** Your task **
The lines you return must be all those in the data that hold the string "gray".

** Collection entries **

+--

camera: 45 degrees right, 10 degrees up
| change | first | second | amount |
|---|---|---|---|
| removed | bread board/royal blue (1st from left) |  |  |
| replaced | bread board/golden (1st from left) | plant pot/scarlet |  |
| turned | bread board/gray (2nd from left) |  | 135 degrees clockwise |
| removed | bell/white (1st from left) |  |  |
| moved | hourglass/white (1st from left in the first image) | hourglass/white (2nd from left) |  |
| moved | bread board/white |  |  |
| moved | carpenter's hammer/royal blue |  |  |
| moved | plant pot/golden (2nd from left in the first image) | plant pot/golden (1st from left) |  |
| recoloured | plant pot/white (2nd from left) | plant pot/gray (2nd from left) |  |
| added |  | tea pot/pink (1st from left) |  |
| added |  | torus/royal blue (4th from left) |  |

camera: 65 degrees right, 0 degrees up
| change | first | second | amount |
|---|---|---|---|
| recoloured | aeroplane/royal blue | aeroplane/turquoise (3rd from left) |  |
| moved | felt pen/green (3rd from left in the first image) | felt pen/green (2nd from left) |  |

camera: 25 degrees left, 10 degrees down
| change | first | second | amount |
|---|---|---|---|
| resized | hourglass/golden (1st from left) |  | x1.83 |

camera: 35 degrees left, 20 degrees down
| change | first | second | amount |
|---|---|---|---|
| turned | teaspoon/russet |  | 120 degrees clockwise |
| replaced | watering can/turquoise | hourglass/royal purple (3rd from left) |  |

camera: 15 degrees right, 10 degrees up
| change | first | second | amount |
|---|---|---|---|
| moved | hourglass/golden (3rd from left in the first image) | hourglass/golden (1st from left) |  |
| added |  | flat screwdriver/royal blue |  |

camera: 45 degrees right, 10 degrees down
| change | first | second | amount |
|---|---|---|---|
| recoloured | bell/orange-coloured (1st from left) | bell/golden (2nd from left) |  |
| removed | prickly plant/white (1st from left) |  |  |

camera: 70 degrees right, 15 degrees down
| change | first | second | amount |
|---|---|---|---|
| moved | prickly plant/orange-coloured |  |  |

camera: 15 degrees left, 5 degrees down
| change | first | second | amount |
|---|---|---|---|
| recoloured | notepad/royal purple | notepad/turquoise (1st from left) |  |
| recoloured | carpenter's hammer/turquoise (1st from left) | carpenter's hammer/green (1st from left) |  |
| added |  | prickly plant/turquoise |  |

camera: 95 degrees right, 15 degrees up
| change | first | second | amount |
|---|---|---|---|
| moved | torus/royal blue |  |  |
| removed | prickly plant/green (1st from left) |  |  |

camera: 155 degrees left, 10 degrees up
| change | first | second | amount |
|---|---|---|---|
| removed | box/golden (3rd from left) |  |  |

+--

** Task solution **
| turned | bread board/gray (2nd from left) |  | 135 degrees clockwise |
| recoloured | plant pot/white (2nd from left) | plant pot/gray (2nd from left) |  |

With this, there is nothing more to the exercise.